Down to the last line below, repeat the entries word for word and drop the pictures.
┌─ Materials provided
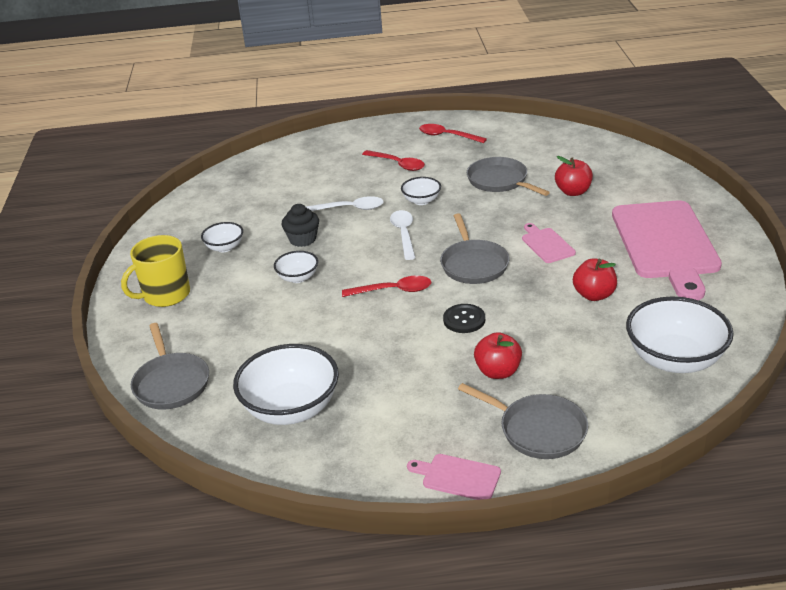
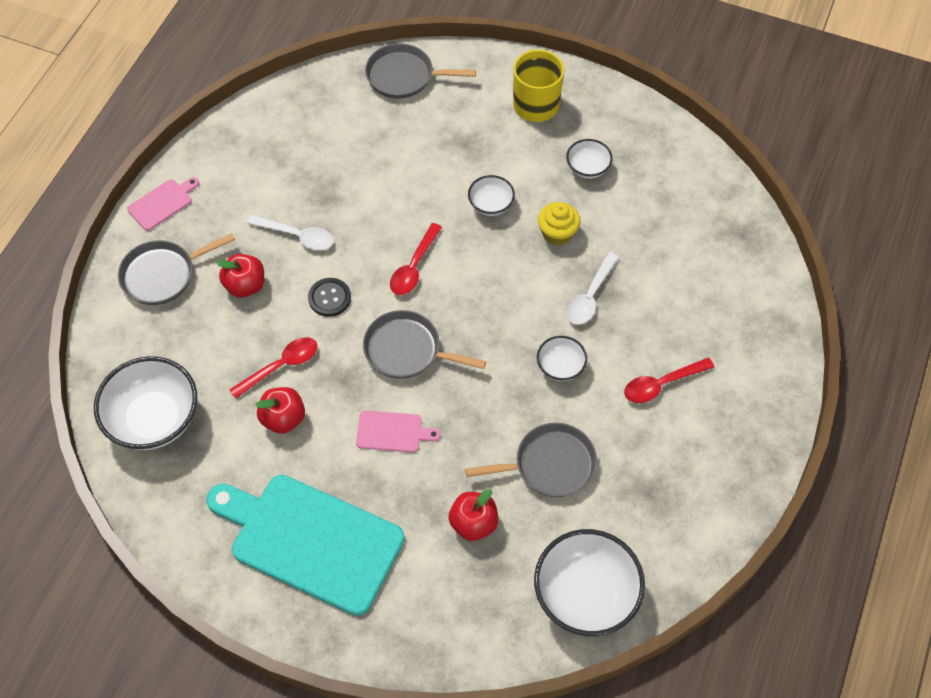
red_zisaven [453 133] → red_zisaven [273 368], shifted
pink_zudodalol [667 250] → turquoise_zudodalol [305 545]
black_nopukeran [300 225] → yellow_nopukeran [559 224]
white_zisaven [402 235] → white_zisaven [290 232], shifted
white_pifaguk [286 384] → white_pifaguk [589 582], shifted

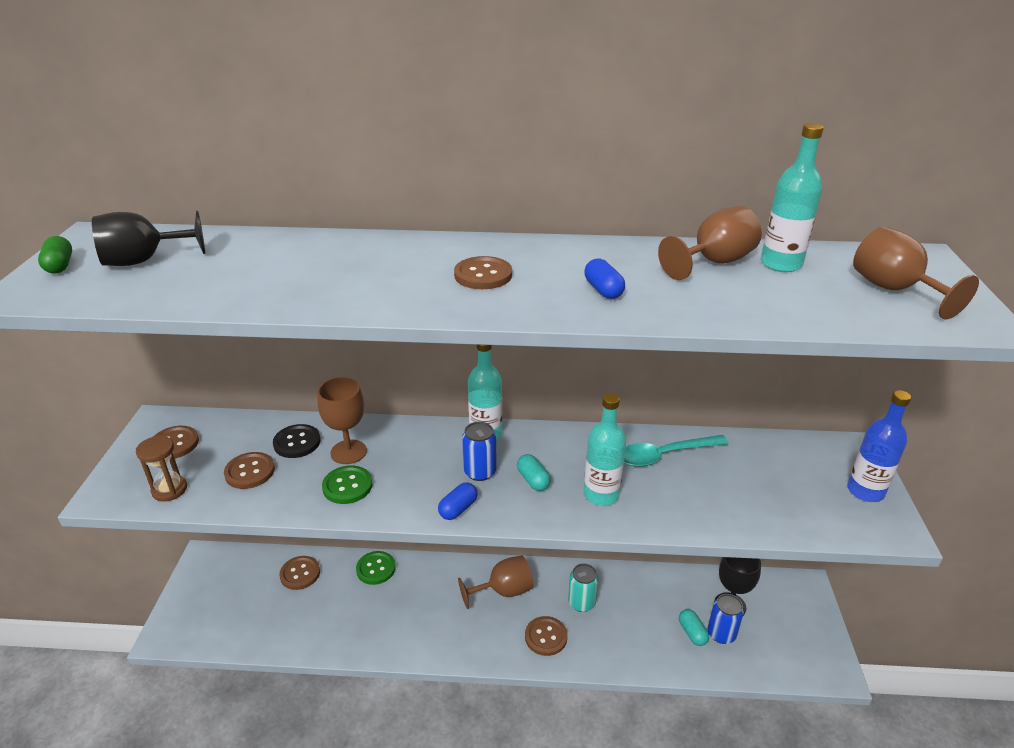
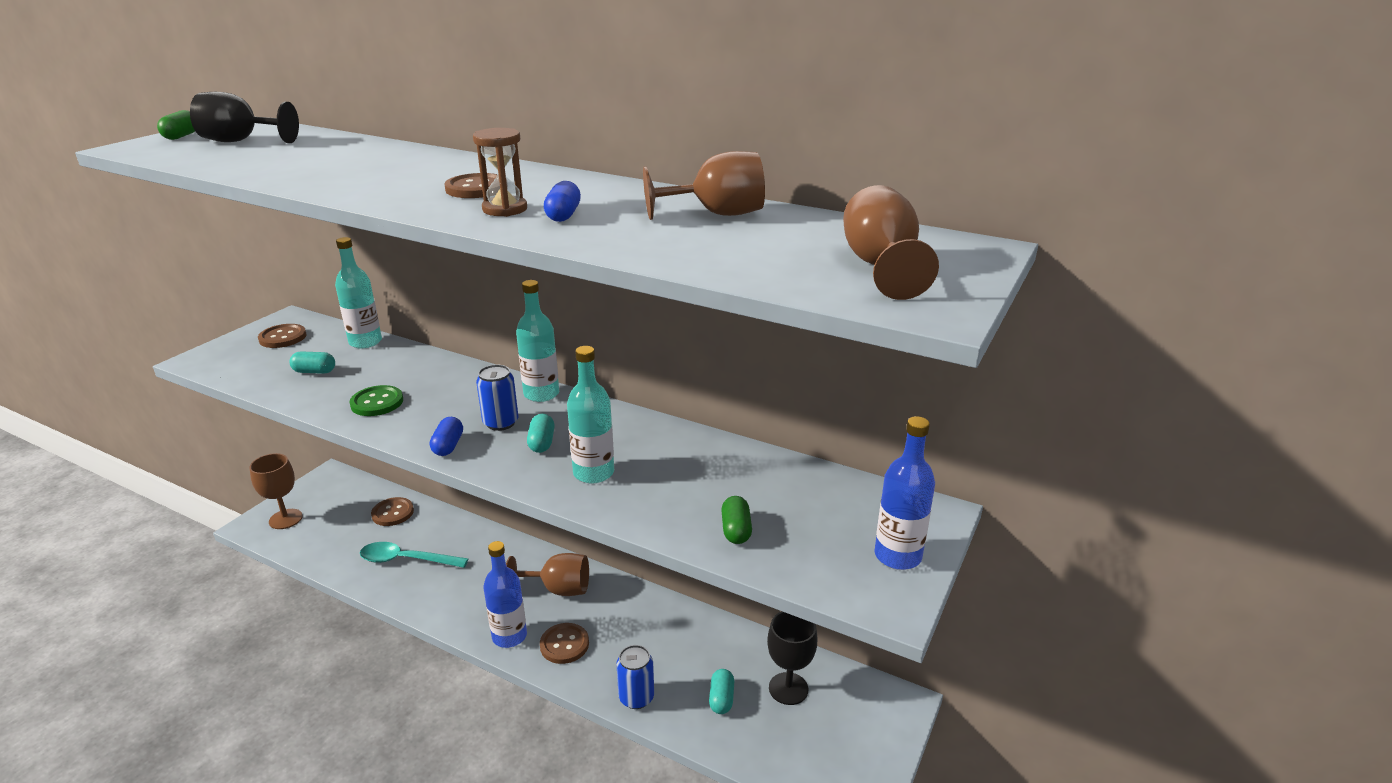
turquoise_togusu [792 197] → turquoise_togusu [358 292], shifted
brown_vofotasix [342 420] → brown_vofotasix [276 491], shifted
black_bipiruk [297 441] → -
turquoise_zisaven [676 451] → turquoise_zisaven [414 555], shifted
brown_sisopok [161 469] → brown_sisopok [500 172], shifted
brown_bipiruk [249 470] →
└─
● **Finished exercise**
red_zisaven [453 133] → red_zisaven [273 368], shifted
pink_zudodalol [667 250] → turquoise_zudodalol [305 545]
black_nopukeran [300 225] → yellow_nopukeran [559 224]
white_zisaven [402 235] → white_zisaven [290 232], shifted
white_pifaguk [286 384] → white_pifaguk [589 582], shifted

turquoise_togusu [792 197] → turquoise_togusu [358 292], shifted
brown_vofotasix [342 420] → brown_vofotasix [276 491], shifted
black_bipiruk [297 441] → -
turquoise_zisaven [676 451] → turquoise_zisaven [414 555], shifted
brown_sisopok [161 469] → brown_sisopok [500 172], shifted
brown_bipiruk [249 470] →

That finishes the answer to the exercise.